DATASET:
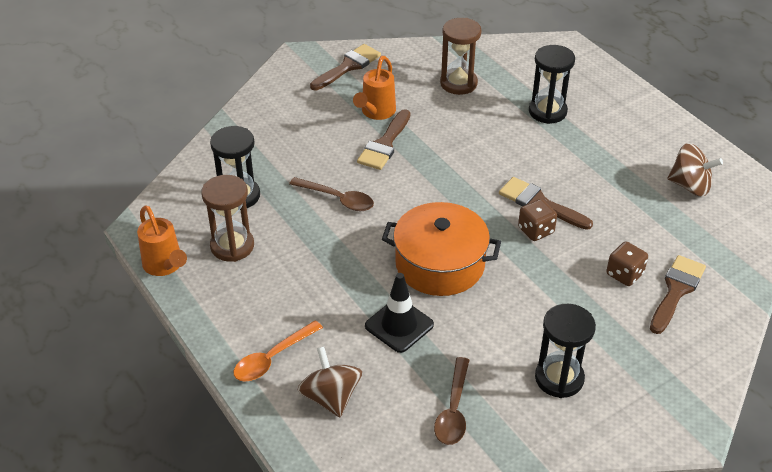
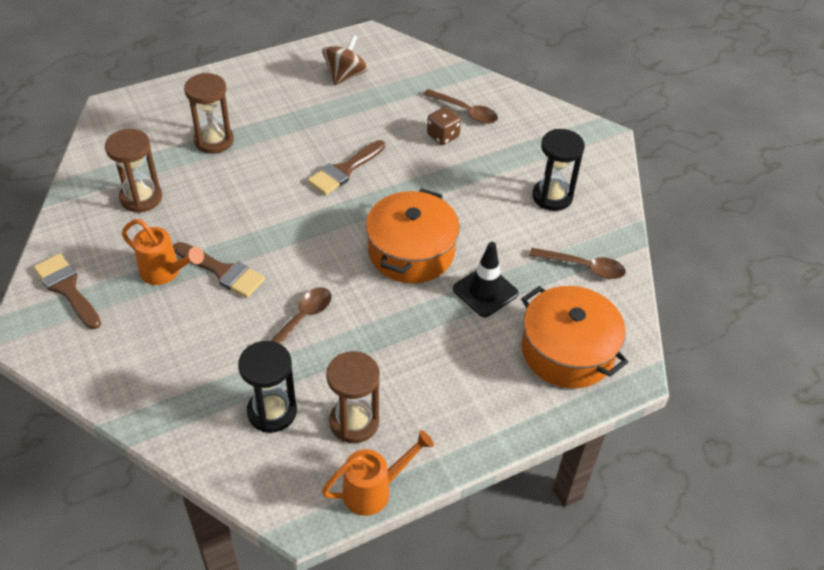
camera: 85 degrees left, 5 degrees up
(273, 358) = (518, 393): orange spoon -> none
(331, 397) = (567, 351): brown spinning top -> orange pot
(536, 230) = (380, 179): brown dice -> none
(547, 111) = (214, 141): black hourglass -> brown hourglass
(676, 290) = (465, 111): brown brush -> brown spoon

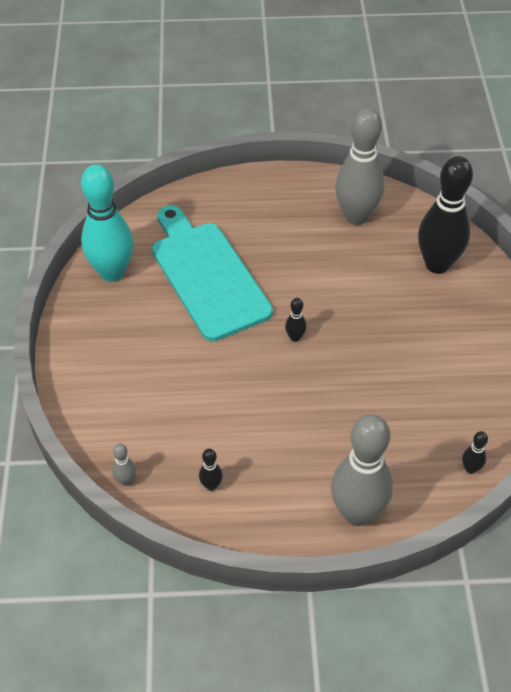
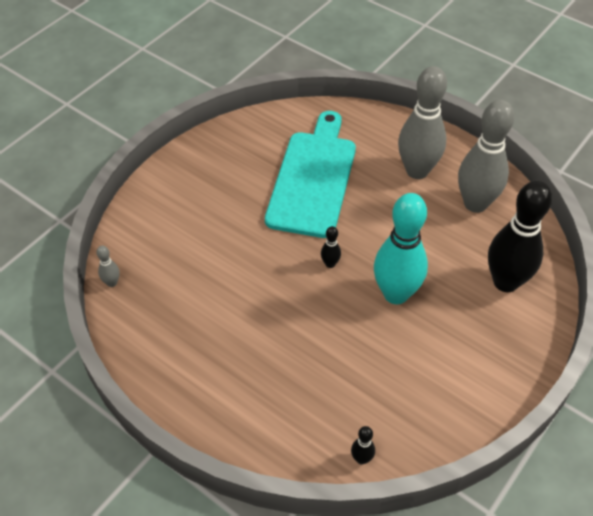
camera: 40 degrees right, 0 degrees up
(112, 272) = (250, 136): turquoise bowling pin -> turquoise bowling pin (396, 294)
(211, 485) = (161, 327): black bowling pin -> none
(357, 513) = (239, 424): grey bowling pin -> grey bowling pin (417, 171)

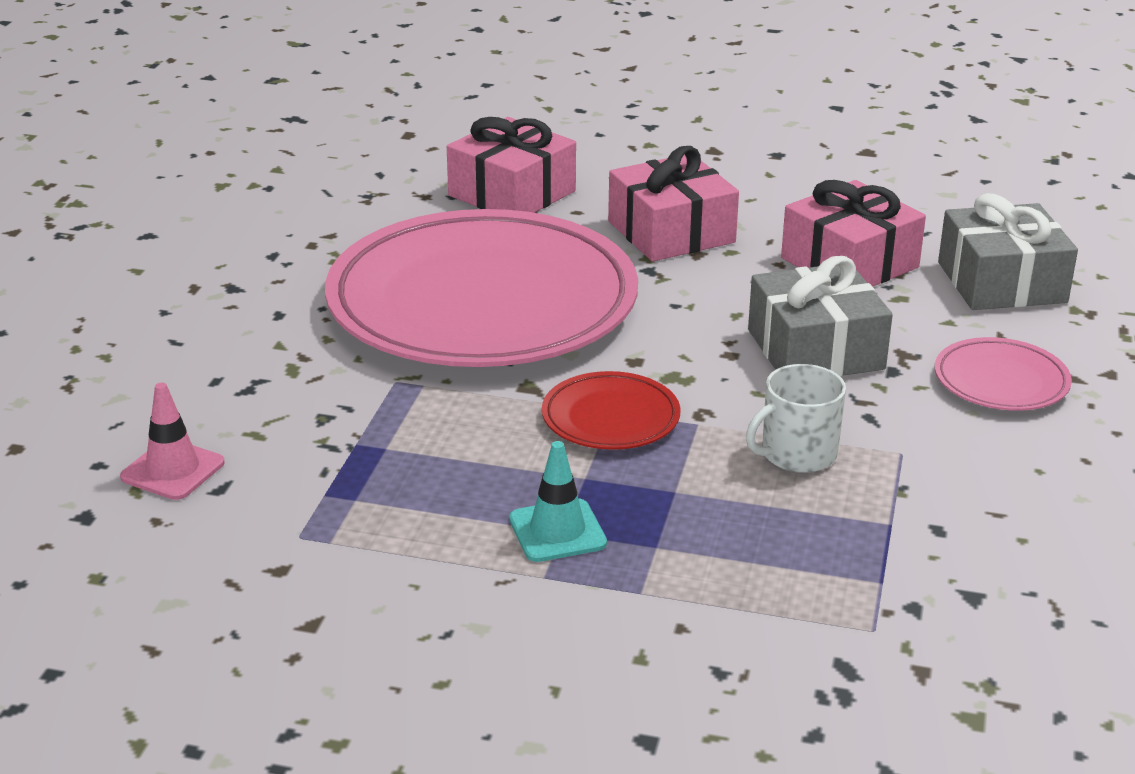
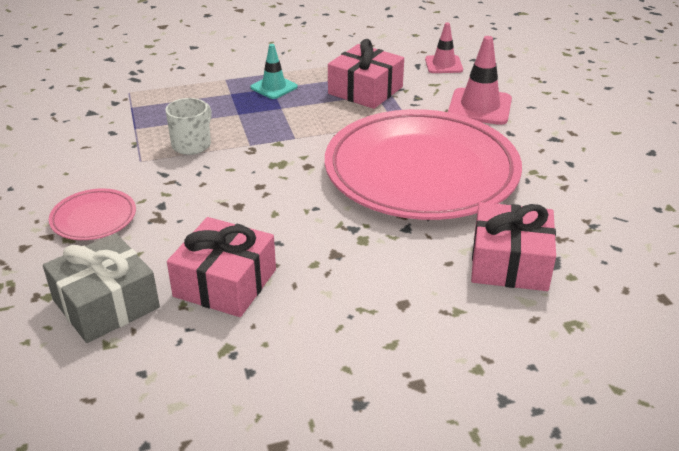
camera: 150 degrees right, 5 degrees up
(253, 366) = (480, 107): none -> pink traffic cone
(610, 418) = (293, 134): red plate -> none
(671, 232) = (367, 267): pink gift -> pink gift (365, 90)
(815, 349) = (213, 204): grey gift -> none

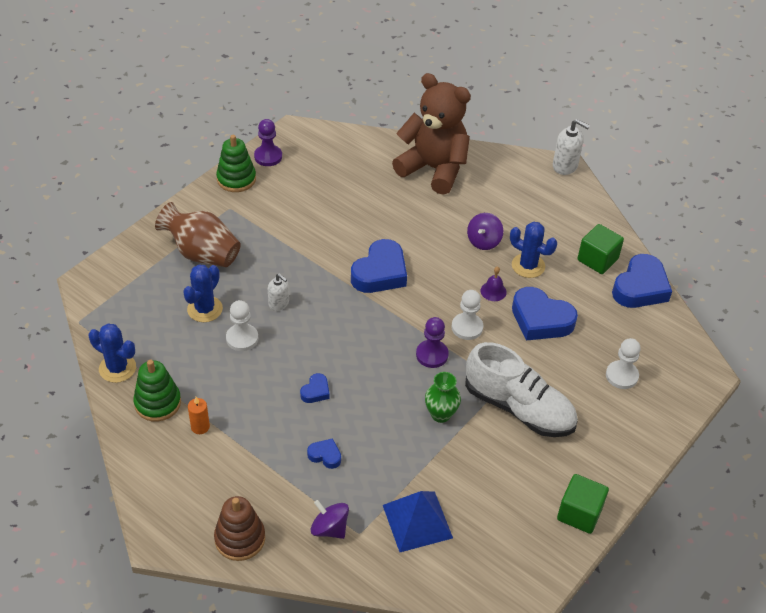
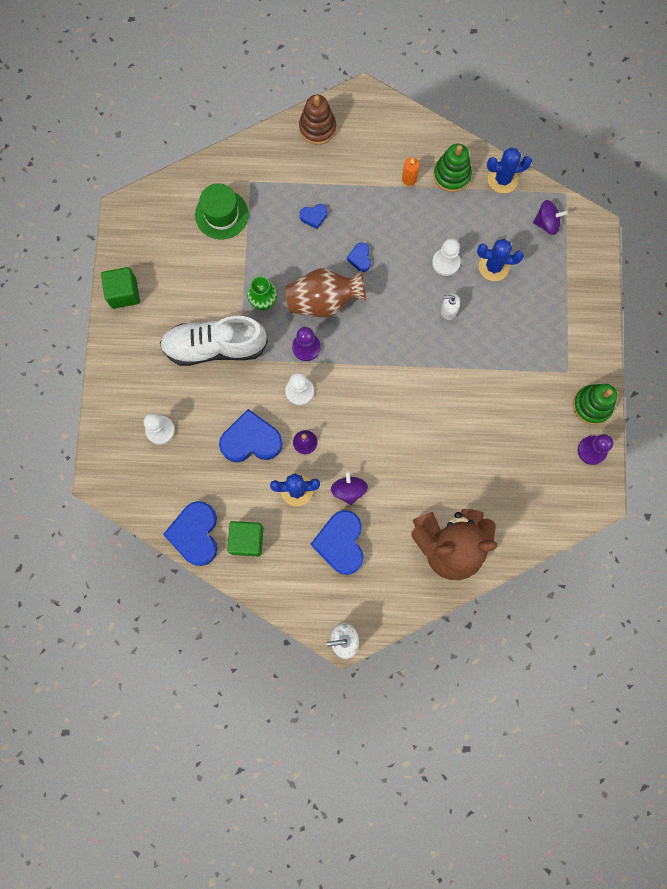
camera: 145 degrees right, 30 degrees up
(202, 253) = (544, 312): brown vase -> brown vase (324, 301)
(205, 309) = (493, 267): blue cactus -> blue cactus turned 75 degrees counterclockwise
(329, 528) = (270, 172): purple spinning top -> purple spinning top (546, 223)
(380, 272) = (401, 395): blue heart -> blue heart (340, 543)
(417, 521) = (221, 214): blue pyramid -> green hat

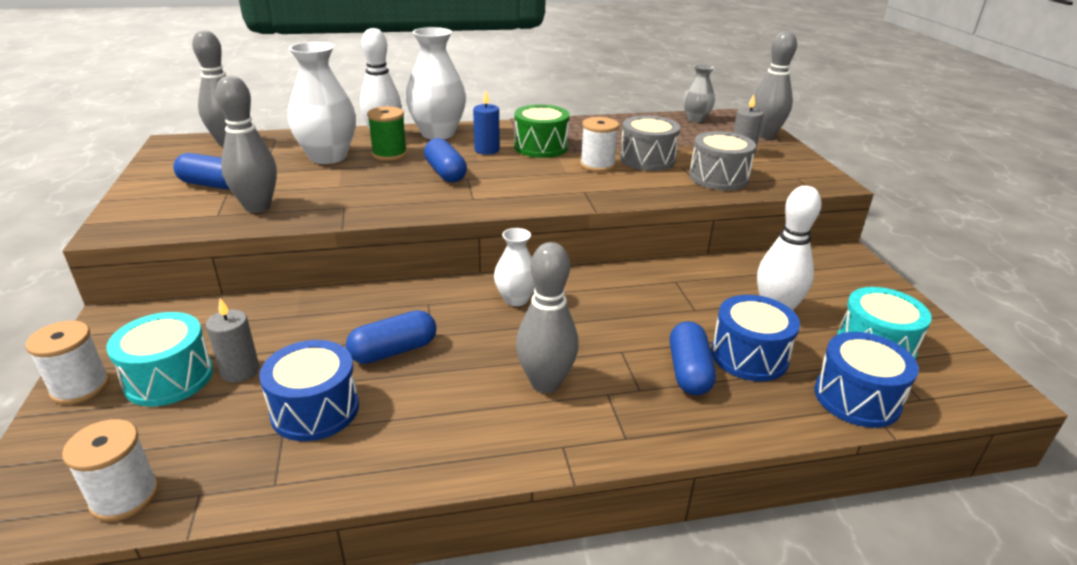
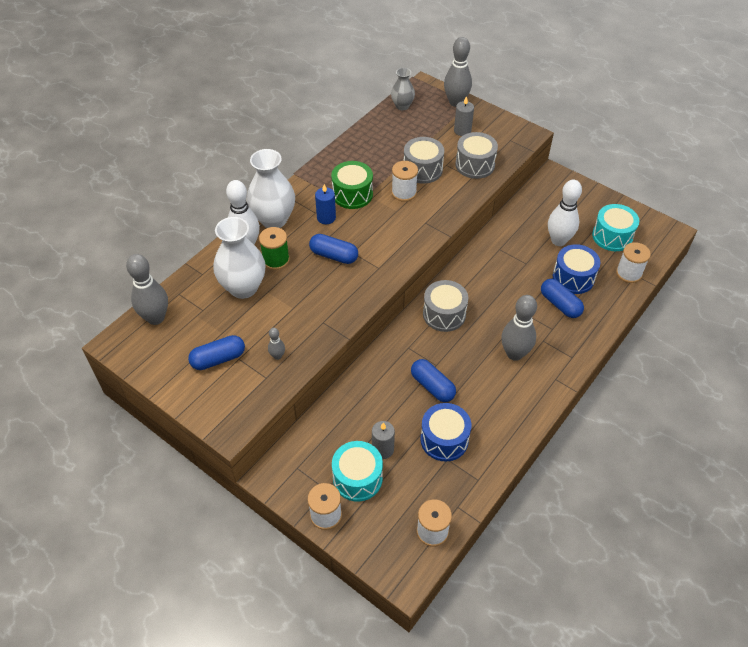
camera: 40 degrees left, 20 degrees up
(258, 207) = (277, 356): grey bowling pin -> grey bowling pin, size x0.48
(393, 351) = (432, 386): blue capsule -> blue capsule turned 60 degrees counterclockwise
(516, 299) = (444, 314): white vase -> grey drum
(856, 398) = (628, 273): blue drum -> white spool

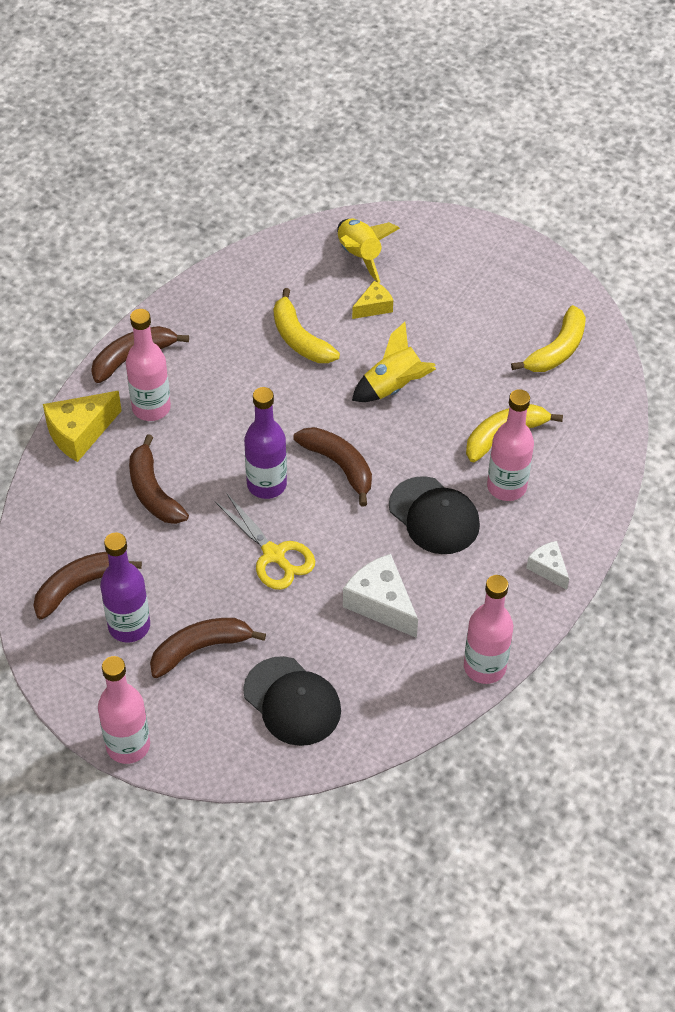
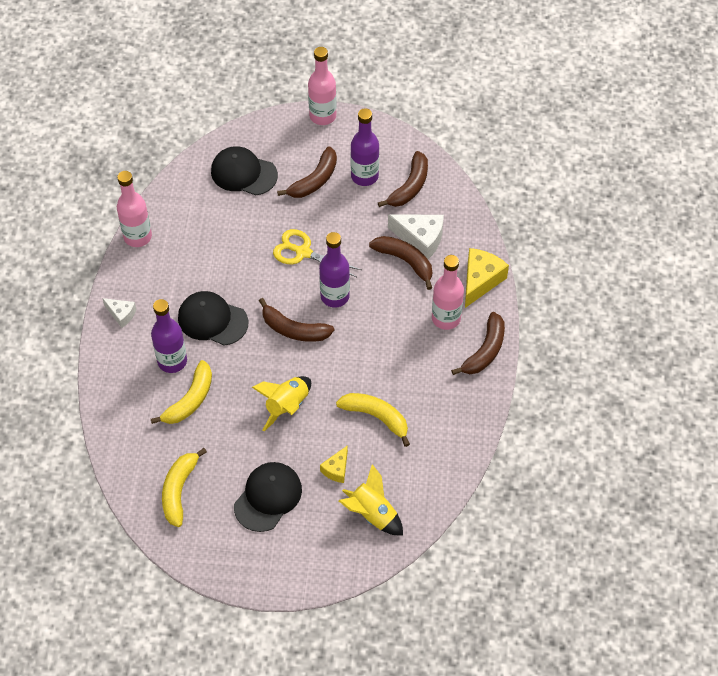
camera: 155 degrees right, 5 degrees up
(381, 603) = (219, 249): white cheese -> white cheese (420, 239)
(462, 309) = (268, 497): none -> black cap
(506, 487) = (172, 361): pink bottle -> purple bottle

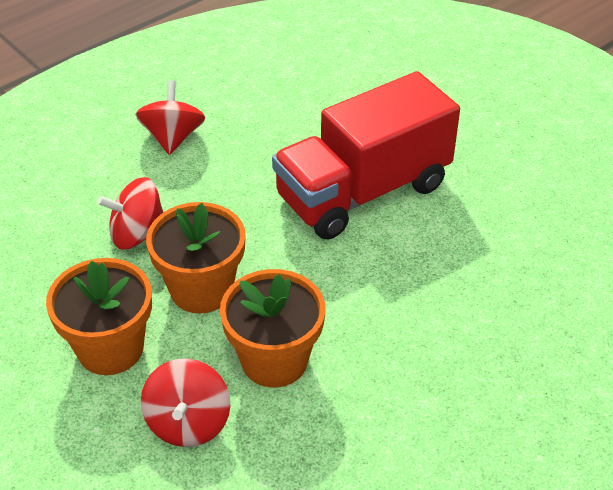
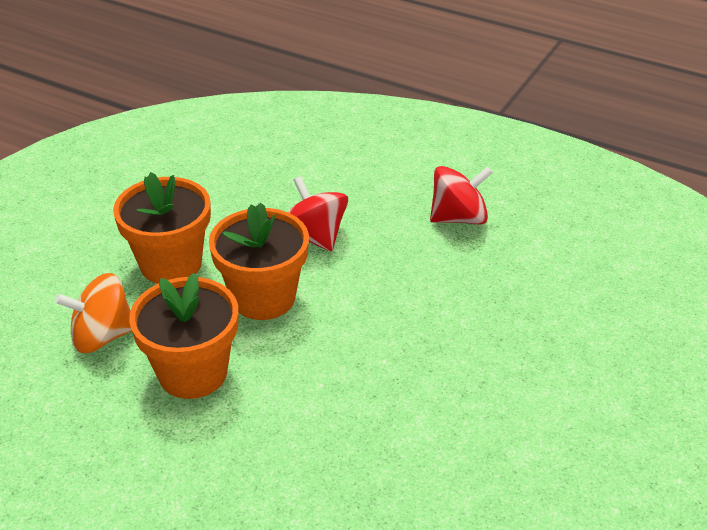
camera: 70 degrees right, 5 degrees down
(188, 422) = (102, 336): red spinning top -> orange spinning top
(363, 191) = (466, 379): red truck -> none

WHAT TO DO:
Find the word "white" in the entries and show each line where it is found.

OUTPUT OF THE EXERCISE:
(516, 299) = (444, 314): white vase -> grey drum
(856, 398) = (628, 273): blue drum -> white spool
(381, 603) = (219, 249): white cheese -> white cheese (420, 239)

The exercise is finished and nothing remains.